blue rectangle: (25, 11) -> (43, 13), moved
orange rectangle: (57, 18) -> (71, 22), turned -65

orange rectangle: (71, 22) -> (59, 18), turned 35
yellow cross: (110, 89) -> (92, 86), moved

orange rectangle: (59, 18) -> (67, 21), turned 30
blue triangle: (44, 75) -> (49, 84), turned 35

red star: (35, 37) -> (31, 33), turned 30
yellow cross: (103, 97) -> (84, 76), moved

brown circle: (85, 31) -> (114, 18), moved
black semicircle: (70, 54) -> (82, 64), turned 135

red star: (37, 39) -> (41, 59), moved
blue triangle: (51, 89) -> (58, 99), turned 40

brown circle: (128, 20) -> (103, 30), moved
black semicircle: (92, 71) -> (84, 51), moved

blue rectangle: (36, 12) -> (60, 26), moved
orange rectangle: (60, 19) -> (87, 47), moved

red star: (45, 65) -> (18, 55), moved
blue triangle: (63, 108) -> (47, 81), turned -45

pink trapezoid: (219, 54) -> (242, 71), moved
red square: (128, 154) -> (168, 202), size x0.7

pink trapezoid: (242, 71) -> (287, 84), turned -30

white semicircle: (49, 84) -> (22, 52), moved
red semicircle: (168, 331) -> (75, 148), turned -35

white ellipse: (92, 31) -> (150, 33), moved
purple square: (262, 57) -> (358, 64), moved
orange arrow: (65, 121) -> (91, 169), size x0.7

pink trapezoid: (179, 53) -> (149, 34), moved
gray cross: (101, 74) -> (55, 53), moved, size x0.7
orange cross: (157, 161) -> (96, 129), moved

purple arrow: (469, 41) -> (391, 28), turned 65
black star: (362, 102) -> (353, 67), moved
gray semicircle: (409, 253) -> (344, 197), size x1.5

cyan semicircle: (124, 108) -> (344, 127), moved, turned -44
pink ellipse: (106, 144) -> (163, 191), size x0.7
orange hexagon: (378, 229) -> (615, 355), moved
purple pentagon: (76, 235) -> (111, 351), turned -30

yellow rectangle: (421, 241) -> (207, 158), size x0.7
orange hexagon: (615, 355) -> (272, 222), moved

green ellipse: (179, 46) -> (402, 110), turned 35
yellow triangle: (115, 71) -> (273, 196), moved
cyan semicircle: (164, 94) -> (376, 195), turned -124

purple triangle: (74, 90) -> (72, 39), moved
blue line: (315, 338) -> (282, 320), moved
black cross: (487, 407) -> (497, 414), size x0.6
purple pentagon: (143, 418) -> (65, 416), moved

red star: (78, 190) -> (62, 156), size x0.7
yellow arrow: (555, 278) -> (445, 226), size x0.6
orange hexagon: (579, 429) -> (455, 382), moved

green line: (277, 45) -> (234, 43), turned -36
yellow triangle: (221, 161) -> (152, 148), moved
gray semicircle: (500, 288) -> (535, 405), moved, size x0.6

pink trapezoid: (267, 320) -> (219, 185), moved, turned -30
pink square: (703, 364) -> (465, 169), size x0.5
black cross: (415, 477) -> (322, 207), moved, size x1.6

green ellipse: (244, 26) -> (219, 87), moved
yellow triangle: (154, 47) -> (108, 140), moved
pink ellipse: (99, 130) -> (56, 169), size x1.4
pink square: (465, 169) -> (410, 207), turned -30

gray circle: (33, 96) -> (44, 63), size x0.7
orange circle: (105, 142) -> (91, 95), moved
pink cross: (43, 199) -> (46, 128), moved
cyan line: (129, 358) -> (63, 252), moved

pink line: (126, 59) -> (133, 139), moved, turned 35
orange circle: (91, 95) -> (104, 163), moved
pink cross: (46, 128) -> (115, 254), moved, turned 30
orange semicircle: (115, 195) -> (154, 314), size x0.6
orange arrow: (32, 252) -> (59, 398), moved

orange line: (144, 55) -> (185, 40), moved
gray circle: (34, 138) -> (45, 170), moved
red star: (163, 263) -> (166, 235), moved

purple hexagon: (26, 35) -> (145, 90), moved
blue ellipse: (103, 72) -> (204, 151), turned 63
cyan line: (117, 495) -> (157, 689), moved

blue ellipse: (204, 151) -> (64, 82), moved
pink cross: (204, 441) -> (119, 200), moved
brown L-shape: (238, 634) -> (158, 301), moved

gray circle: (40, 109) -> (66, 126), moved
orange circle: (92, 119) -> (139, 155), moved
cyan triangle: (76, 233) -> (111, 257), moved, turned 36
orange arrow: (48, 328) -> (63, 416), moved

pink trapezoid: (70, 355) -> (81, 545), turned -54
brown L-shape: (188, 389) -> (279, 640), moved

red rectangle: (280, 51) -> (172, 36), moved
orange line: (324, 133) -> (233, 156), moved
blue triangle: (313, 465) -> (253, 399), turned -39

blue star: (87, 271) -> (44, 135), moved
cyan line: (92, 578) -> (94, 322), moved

▶ _EXERCISE DESCRIPTION_
If a line in the records above has the word "brown", copy it out.

▶ _TASK SOLUTION_
brown circle: (85, 31) -> (114, 18), moved
brown circle: (128, 20) -> (103, 30), moved
brown L-shape: (238, 634) -> (158, 301), moved
brown L-shape: (188, 389) -> (279, 640), moved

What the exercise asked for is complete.